:: DATA SUPPLIED

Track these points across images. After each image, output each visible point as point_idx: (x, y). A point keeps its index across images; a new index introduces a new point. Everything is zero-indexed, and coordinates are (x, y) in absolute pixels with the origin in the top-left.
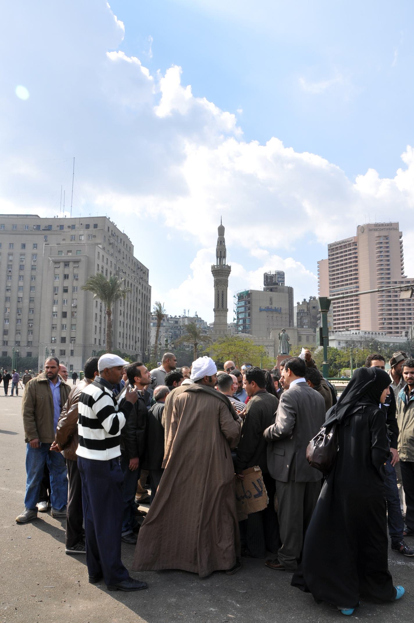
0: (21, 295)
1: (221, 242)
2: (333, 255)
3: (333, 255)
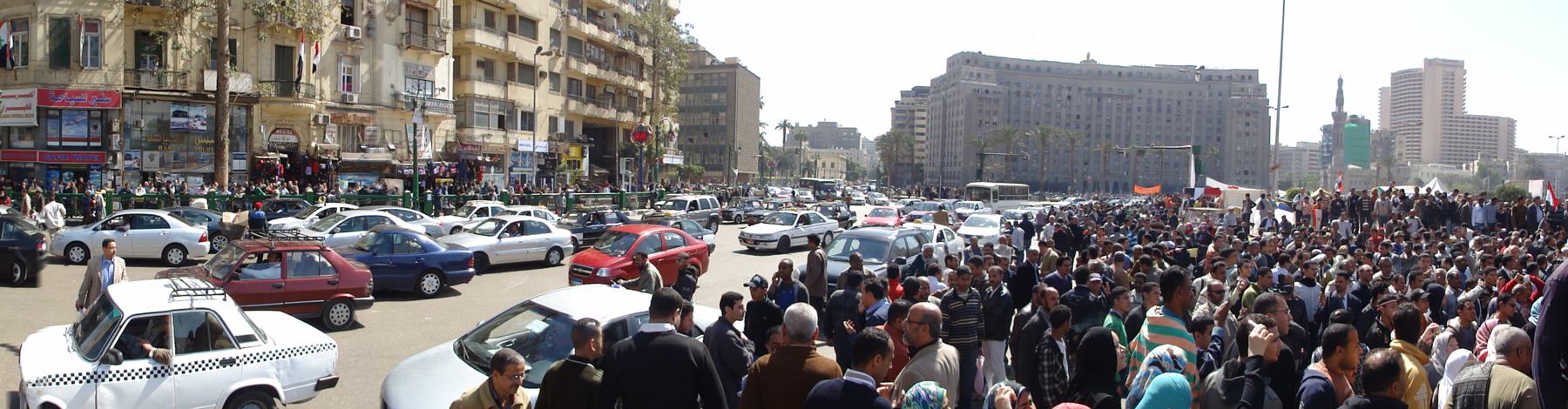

::::

▶ [WORK REQUIRED]
Repeat the data above word for word, leaving out the pictures.

▶ [WRITTEN ANSWER]
Track these points across images. After each image, output each visible point as point_idx: (x, y). A point keeps its index across images; a new index introduces a new point. Everything is zero-indexed, and coordinates are (x, y) in absolute pixels with the origin in the top-left.
0: (21, 295)
1: (221, 242)
2: (333, 255)
3: (333, 255)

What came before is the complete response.